**Data records:**
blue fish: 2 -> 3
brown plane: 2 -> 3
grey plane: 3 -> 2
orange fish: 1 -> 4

---

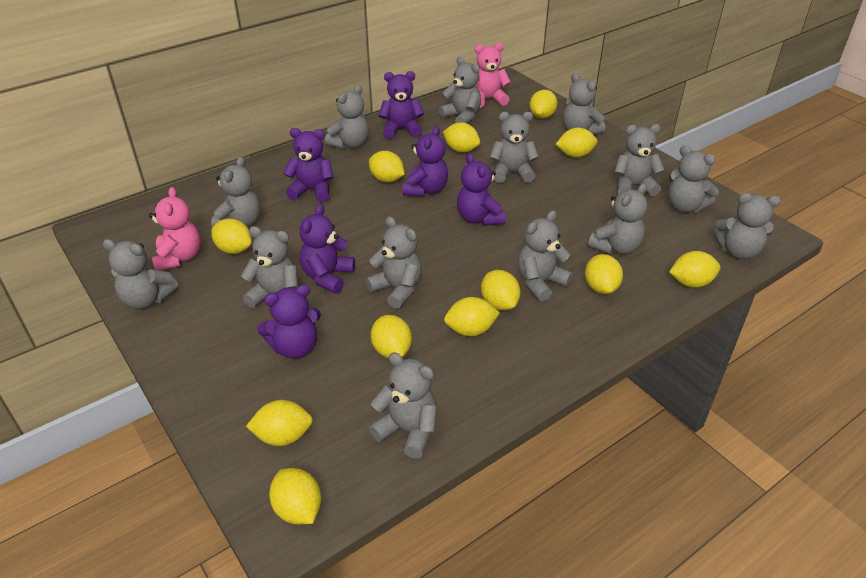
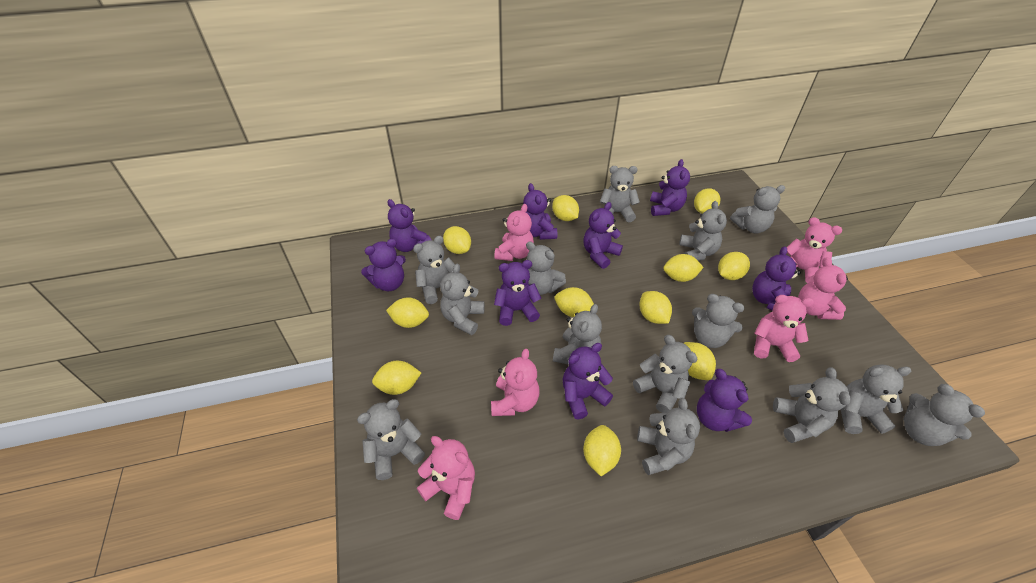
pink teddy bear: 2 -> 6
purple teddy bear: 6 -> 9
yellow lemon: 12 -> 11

**The problem:** Given the listing, work out the number of lines in which the word "teddy" is found, and supply only that number.

**Your solution:** 2